* Activity:
Starting at the line that contains "Weather HD: [567,70,628,114]" and stopping at the line that contains "widget.log: [147,539,186,590] ->", restate each line of the records below exactly. Omit the pictures.

* Excerpted records:
○ ○ ○ ○ ○
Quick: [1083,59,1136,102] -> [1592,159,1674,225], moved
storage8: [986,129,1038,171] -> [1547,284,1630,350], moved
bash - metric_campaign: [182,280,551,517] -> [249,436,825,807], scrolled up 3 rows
○ ○ ○ ○ ○
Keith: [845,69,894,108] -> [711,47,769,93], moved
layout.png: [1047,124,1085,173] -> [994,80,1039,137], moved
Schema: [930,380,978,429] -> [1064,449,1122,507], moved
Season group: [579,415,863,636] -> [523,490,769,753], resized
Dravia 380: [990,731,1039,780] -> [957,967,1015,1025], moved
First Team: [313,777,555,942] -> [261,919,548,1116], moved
○ ○ ○ ○ ○
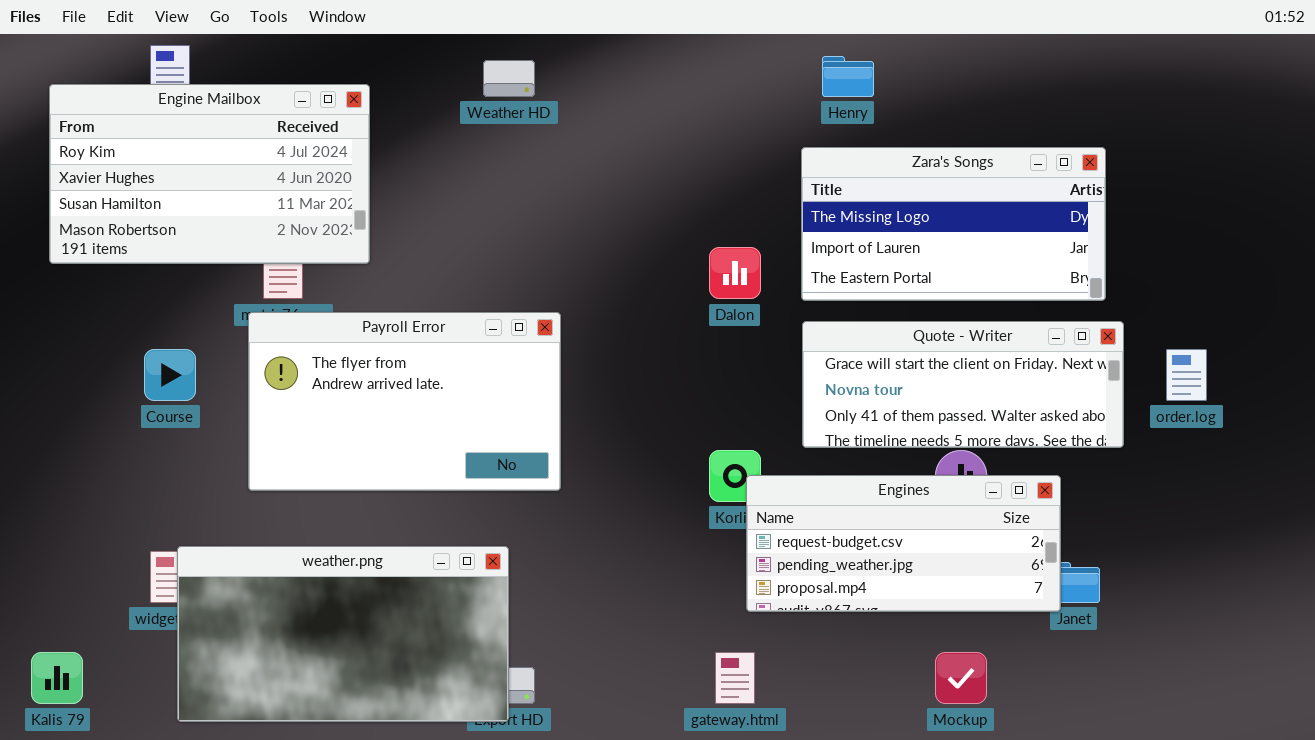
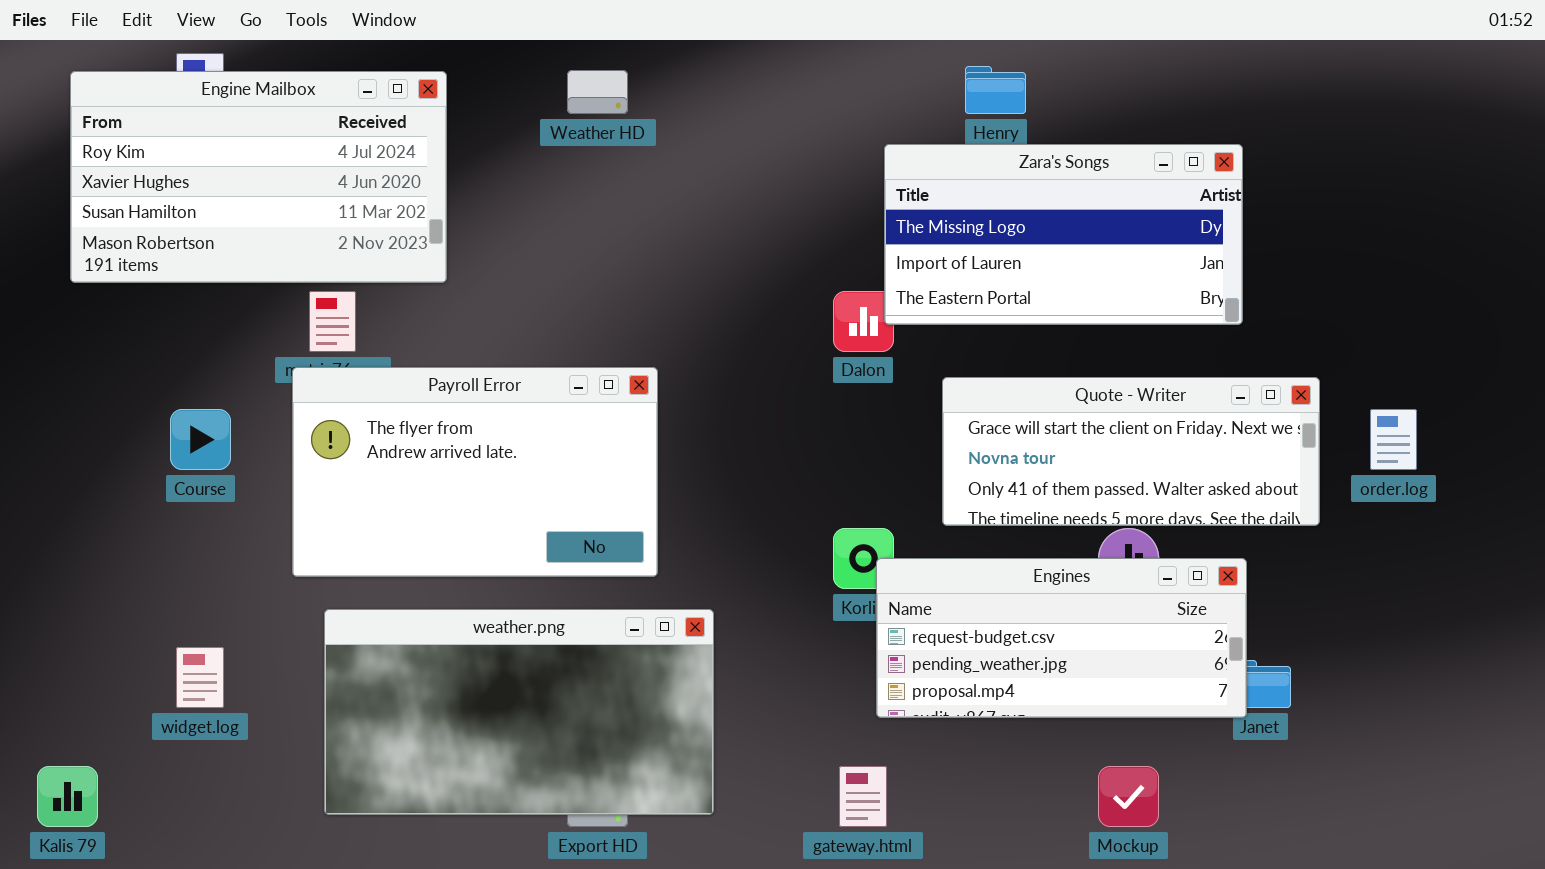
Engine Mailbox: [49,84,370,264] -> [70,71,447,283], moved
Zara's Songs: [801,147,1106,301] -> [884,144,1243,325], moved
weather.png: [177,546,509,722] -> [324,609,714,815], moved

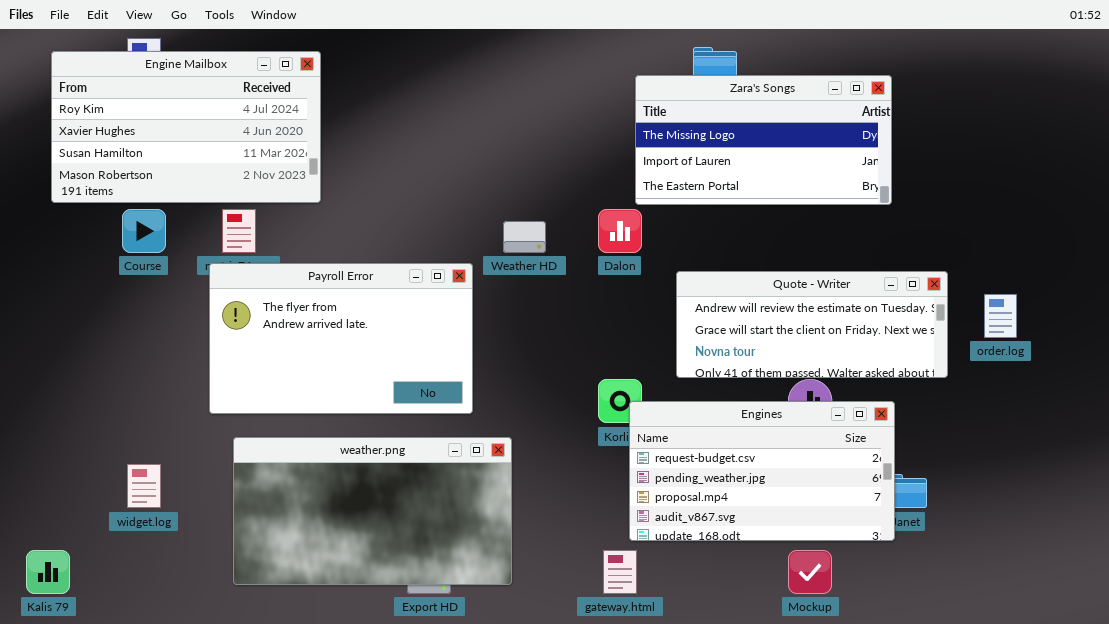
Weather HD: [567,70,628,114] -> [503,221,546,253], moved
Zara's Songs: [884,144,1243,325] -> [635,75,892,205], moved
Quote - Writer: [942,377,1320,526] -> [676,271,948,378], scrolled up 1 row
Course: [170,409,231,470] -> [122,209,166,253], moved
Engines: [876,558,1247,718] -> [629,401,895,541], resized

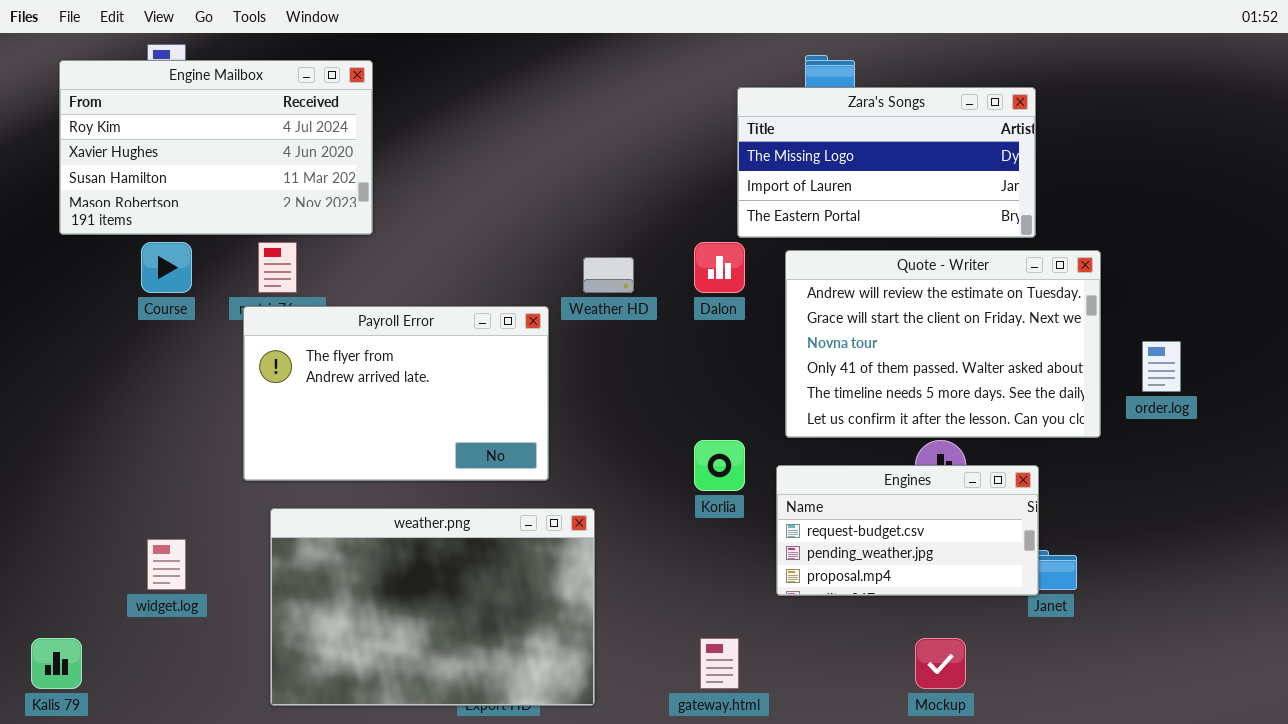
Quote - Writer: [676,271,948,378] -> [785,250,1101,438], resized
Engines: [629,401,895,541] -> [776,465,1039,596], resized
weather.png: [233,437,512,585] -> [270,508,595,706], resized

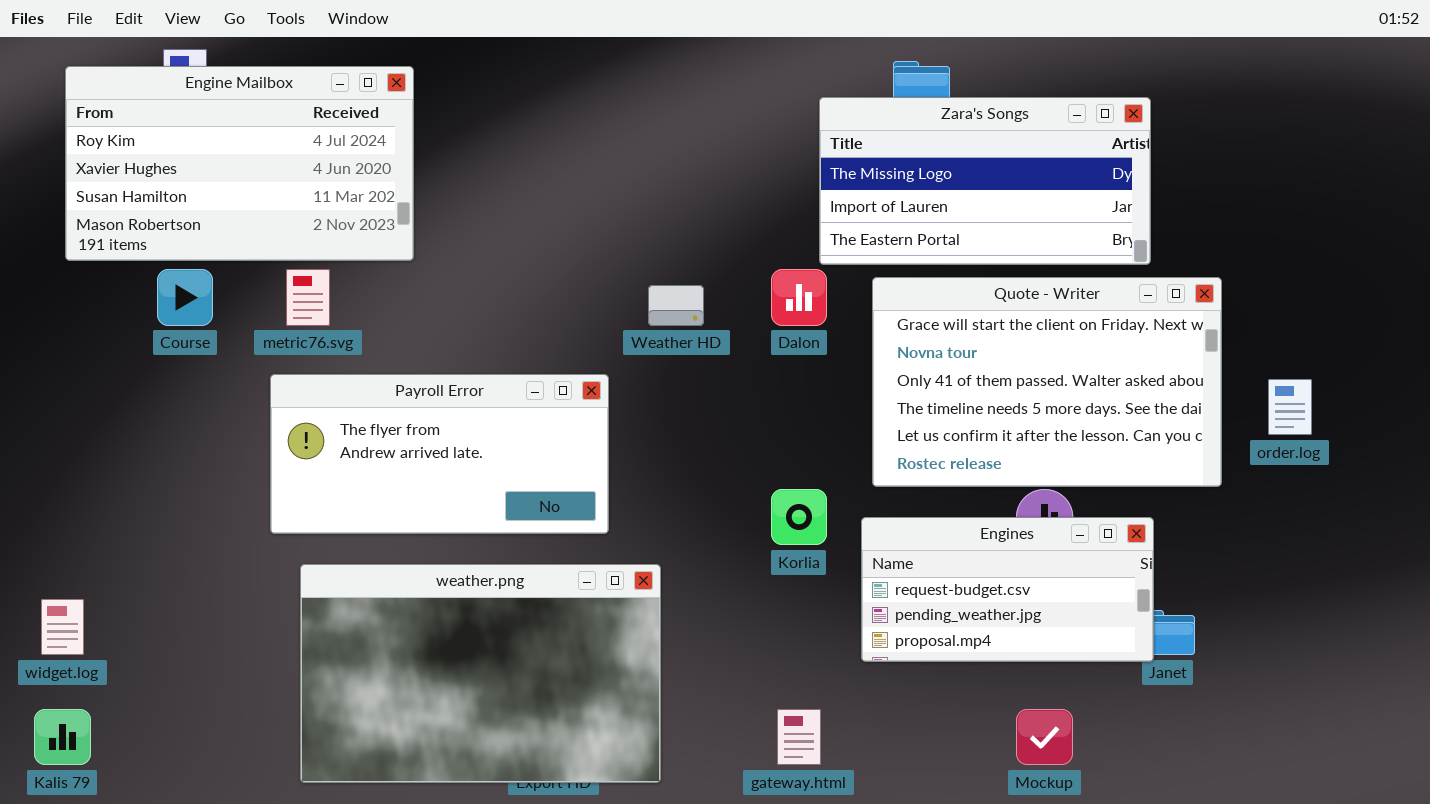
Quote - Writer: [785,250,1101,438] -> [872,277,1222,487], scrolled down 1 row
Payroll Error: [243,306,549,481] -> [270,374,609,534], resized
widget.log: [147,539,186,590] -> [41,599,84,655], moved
○ ○ ○ ○ ○
* Solution to this problem:
Weather HD: [567,70,628,114] -> [503,221,546,253], moved
Zara's Songs: [884,144,1243,325] -> [635,75,892,205], moved
Quote - Writer: [942,377,1320,526] -> [676,271,948,378], scrolled up 1 row
Course: [170,409,231,470] -> [122,209,166,253], moved
Engines: [876,558,1247,718] -> [629,401,895,541], resized

Quote - Writer: [676,271,948,378] -> [785,250,1101,438], resized
Engines: [629,401,895,541] -> [776,465,1039,596], resized
weather.png: [233,437,512,585] -> [270,508,595,706], resized

Quote - Writer: [785,250,1101,438] -> [872,277,1222,487], scrolled down 1 row
Payroll Error: [243,306,549,481] -> [270,374,609,534], resized
widget.log: [147,539,186,590] -> [41,599,84,655], moved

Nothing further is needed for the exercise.